YOUR ASSIGNMENT - Return exactly the lines of the records below, starting at the line that contains "LA1: lamp 6V" and ending at the line that contains "CN203 pin 2: EXP2 -> EXP", with both of those lines kept.

═══ AVAILABLE RECORDS

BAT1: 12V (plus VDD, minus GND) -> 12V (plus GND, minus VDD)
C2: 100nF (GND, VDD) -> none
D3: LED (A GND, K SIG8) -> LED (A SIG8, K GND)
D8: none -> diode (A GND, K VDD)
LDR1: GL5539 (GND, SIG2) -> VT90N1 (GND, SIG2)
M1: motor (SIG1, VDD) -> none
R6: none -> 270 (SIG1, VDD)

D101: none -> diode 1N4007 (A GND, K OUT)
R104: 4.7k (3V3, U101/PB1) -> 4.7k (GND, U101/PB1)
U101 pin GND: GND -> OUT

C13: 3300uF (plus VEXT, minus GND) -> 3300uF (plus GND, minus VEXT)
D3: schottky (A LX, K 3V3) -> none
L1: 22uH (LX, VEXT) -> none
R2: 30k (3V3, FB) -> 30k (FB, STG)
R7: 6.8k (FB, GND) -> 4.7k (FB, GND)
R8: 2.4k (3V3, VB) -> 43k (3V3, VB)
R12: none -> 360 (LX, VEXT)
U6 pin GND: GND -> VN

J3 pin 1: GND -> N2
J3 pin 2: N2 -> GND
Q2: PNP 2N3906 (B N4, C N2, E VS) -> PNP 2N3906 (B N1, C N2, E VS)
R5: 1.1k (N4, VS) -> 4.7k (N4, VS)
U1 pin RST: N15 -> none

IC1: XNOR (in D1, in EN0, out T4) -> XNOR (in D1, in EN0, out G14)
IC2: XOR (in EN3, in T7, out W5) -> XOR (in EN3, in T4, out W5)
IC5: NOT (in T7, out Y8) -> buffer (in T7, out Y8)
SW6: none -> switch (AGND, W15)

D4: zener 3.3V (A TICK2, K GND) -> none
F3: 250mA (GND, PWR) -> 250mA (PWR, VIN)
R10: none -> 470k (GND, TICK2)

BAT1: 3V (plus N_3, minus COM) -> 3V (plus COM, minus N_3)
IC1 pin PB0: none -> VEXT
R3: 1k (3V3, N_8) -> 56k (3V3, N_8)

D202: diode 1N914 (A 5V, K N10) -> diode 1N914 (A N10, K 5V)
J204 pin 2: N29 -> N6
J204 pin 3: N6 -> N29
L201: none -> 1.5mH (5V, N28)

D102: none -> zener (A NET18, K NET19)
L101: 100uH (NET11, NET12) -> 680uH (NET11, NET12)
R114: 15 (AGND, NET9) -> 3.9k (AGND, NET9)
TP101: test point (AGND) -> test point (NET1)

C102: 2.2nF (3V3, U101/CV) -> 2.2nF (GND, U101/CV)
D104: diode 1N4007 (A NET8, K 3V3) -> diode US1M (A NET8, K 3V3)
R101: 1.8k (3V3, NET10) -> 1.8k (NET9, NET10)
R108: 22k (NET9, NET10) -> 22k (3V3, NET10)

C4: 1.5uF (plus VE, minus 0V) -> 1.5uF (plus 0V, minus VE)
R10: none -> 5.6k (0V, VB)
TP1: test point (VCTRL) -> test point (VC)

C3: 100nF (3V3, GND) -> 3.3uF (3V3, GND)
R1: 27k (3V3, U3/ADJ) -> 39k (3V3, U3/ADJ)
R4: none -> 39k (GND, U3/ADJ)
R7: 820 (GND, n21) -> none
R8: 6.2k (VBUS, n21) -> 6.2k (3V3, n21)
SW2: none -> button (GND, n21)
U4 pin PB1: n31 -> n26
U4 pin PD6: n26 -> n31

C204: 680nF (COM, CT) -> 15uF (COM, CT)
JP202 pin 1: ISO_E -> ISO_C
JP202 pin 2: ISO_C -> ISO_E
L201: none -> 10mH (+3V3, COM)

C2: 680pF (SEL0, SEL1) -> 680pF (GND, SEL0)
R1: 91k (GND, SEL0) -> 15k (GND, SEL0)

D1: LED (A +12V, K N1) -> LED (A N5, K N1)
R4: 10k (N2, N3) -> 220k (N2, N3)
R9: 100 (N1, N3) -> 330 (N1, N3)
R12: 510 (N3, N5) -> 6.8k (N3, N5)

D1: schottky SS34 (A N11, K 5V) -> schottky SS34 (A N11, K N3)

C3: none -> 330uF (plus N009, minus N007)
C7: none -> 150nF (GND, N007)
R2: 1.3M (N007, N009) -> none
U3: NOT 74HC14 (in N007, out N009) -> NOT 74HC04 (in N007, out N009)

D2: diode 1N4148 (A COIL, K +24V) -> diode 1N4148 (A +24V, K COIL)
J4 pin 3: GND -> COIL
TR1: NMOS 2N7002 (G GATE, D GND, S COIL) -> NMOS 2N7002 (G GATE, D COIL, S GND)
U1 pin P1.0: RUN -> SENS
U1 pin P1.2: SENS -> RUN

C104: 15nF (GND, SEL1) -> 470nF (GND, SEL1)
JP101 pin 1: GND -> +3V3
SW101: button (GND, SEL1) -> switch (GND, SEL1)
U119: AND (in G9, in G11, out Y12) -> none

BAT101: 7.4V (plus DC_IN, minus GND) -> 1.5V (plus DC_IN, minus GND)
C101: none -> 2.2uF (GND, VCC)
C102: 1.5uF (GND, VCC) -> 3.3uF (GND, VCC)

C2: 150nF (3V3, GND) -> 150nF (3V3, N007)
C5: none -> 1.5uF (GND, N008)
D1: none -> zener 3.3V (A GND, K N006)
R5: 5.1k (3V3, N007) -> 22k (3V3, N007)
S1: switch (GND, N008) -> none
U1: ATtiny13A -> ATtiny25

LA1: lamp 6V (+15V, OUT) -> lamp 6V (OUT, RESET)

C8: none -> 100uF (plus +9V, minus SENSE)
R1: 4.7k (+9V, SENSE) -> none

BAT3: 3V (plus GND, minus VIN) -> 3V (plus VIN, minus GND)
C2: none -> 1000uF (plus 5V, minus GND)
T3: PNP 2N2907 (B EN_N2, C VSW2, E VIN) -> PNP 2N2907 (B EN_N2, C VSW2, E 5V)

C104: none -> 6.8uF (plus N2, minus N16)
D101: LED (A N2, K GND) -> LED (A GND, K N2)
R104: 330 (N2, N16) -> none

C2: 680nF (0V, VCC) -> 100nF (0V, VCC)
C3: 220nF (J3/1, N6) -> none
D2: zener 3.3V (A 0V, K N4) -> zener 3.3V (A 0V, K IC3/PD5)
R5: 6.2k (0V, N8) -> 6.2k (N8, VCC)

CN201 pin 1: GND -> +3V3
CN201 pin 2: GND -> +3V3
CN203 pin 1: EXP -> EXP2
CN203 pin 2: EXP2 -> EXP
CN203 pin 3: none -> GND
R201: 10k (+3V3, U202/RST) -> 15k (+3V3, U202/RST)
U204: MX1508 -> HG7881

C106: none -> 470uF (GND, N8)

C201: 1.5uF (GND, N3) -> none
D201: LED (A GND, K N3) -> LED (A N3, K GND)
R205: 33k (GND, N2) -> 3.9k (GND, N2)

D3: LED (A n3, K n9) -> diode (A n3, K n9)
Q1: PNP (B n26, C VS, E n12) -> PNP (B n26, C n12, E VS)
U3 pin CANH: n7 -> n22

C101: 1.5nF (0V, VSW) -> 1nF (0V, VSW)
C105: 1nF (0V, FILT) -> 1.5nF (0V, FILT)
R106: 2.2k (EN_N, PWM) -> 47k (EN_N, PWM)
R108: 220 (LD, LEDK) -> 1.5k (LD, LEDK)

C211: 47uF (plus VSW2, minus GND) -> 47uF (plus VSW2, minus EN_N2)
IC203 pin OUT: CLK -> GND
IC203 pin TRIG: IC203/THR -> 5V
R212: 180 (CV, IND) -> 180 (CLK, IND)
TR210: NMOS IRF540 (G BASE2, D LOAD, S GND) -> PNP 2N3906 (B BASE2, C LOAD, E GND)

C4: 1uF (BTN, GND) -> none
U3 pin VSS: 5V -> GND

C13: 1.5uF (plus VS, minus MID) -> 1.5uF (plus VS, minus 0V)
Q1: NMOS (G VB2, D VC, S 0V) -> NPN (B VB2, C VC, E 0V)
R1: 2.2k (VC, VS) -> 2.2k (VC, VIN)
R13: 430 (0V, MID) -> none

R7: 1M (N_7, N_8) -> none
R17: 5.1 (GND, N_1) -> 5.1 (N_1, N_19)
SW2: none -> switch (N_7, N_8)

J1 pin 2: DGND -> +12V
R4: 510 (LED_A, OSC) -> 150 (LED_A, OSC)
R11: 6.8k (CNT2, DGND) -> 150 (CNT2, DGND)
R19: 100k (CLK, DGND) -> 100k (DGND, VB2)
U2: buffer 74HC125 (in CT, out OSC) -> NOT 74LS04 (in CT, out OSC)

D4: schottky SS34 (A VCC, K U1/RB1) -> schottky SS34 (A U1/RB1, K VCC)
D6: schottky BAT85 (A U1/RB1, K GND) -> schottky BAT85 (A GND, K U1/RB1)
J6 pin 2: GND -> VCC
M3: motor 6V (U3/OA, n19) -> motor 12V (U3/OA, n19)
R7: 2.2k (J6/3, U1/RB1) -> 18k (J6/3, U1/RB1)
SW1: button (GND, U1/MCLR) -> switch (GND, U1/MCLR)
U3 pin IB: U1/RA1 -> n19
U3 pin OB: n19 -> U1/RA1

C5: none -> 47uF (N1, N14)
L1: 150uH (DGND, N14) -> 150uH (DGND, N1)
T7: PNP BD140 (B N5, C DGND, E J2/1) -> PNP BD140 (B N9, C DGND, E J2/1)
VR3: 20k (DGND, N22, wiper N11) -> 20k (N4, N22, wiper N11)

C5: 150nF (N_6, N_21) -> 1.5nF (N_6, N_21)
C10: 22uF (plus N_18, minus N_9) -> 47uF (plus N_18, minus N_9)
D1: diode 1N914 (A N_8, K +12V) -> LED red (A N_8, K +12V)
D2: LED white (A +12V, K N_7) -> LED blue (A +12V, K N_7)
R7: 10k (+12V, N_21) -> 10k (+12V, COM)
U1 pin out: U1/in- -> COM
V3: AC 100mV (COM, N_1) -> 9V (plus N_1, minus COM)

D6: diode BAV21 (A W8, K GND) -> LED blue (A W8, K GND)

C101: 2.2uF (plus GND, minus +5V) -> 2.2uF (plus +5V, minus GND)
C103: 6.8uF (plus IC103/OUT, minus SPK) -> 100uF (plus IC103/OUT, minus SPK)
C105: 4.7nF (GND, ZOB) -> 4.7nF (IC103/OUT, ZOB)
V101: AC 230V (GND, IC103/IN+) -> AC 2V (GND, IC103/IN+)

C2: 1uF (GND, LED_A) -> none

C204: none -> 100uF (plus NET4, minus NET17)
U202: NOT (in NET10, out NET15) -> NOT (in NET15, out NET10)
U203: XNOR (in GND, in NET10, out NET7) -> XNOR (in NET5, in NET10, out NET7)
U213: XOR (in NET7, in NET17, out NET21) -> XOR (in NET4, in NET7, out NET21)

══════

OUTPUT FOR THIS TASK -
LA1: lamp 6V (+15V, OUT) -> lamp 6V (OUT, RESET)

C8: none -> 100uF (plus +9V, minus SENSE)
R1: 4.7k (+9V, SENSE) -> none

BAT3: 3V (plus GND, minus VIN) -> 3V (plus VIN, minus GND)
C2: none -> 1000uF (plus 5V, minus GND)
T3: PNP 2N2907 (B EN_N2, C VSW2, E VIN) -> PNP 2N2907 (B EN_N2, C VSW2, E 5V)

C104: none -> 6.8uF (plus N2, minus N16)
D101: LED (A N2, K GND) -> LED (A GND, K N2)
R104: 330 (N2, N16) -> none

C2: 680nF (0V, VCC) -> 100nF (0V, VCC)
C3: 220nF (J3/1, N6) -> none
D2: zener 3.3V (A 0V, K N4) -> zener 3.3V (A 0V, K IC3/PD5)
R5: 6.2k (0V, N8) -> 6.2k (N8, VCC)

CN201 pin 1: GND -> +3V3
CN201 pin 2: GND -> +3V3
CN203 pin 1: EXP -> EXP2
CN203 pin 2: EXP2 -> EXP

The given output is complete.